§ **EXERCISE**
A word-for-word repetition of all the entries is needed.

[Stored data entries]
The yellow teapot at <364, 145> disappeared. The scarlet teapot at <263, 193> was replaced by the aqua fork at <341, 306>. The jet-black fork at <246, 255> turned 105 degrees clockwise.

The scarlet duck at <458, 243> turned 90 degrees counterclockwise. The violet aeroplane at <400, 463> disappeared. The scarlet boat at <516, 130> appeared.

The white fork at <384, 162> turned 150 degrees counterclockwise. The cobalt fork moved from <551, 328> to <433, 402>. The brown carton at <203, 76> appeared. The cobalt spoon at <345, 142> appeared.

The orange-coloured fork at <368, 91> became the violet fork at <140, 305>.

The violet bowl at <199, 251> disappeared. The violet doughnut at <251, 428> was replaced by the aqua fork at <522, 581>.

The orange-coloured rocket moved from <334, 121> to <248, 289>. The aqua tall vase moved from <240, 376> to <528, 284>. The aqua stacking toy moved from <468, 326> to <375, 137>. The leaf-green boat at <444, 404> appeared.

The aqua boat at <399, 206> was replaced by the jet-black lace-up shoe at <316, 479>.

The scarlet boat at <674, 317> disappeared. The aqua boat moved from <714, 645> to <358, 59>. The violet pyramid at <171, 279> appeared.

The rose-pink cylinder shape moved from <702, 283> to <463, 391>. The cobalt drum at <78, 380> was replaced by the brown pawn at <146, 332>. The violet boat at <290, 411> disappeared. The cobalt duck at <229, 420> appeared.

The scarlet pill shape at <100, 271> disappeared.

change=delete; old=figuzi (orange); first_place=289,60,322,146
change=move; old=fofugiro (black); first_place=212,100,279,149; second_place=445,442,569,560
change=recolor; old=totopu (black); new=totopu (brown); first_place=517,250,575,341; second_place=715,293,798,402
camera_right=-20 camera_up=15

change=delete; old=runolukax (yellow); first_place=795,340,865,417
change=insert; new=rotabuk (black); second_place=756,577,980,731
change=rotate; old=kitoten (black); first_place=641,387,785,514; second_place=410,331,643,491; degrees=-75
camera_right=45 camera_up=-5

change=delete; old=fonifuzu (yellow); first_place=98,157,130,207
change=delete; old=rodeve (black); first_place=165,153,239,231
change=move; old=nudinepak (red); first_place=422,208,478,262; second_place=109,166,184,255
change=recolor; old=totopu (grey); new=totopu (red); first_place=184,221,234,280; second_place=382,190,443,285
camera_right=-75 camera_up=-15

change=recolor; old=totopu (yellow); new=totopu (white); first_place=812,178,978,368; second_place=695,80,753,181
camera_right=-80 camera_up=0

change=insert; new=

§ **WRITTEN RESPONSE**
The yellow teapot at <364, 145> disappeared. The scarlet teapot at <263, 193> was replaced by the aqua fork at <341, 306>. The jet-black fork at <246, 255> turned 105 degrees clockwise.

The scarlet duck at <458, 243> turned 90 degrees counterclockwise. The violet aeroplane at <400, 463> disappeared. The scarlet boat at <516, 130> appeared.

The white fork at <384, 162> turned 150 degrees counterclockwise. The cobalt fork moved from <551, 328> to <433, 402>. The brown carton at <203, 76> appeared. The cobalt spoon at <345, 142> appeared.

The orange-coloured fork at <368, 91> became the violet fork at <140, 305>.

The violet bowl at <199, 251> disappeared. The violet doughnut at <251, 428> was replaced by the aqua fork at <522, 581>.

The orange-coloured rocket moved from <334, 121> to <248, 289>. The aqua tall vase moved from <240, 376> to <528, 284>. The aqua stacking toy moved from <468, 326> to <375, 137>. The leaf-green boat at <444, 404> appeared.

The aqua boat at <399, 206> was replaced by the jet-black lace-up shoe at <316, 479>.

The scarlet boat at <674, 317> disappeared. The aqua boat moved from <714, 645> to <358, 59>. The violet pyramid at <171, 279> appeared.

The rose-pink cylinder shape moved from <702, 283> to <463, 391>. The cobalt drum at <78, 380> was replaced by the brown pawn at <146, 332>. The violet boat at <290, 411> disappeared. The cobalt duck at <229, 420> appeared.

The scarlet pill shape at <100, 271> disappeared.

change=delete; old=figuzi (orange); first_place=289,60,322,146
change=move; old=fofugiro (black); first_place=212,100,279,149; second_place=445,442,569,560
change=recolor; old=totopu (black); new=totopu (brown); first_place=517,250,575,341; second_place=715,293,798,402
camera_right=-20 camera_up=15

change=delete; old=runolukax (yellow); first_place=795,340,865,417
change=insert; new=rotabuk (black); second_place=756,577,980,731
change=rotate; old=kitoten (black); first_place=641,387,785,514; second_place=410,331,643,491; degrees=-75
camera_right=45 camera_up=-5

change=delete; old=fonifuzu (yellow); first_place=98,157,130,207
change=delete; old=rodeve (black); first_place=165,153,239,231
change=move; old=nudinepak (red); first_place=422,208,478,262; second_place=109,166,184,255
change=recolor; old=totopu (grey); new=totopu (red); first_place=184,221,234,280; second_place=382,190,443,285
camera_right=-75 camera_up=-15

change=recolor; old=totopu (yellow); new=totopu (white); first_place=812,178,978,368; second_place=695,80,753,181
camera_right=-80 camera_up=0

change=insert; new=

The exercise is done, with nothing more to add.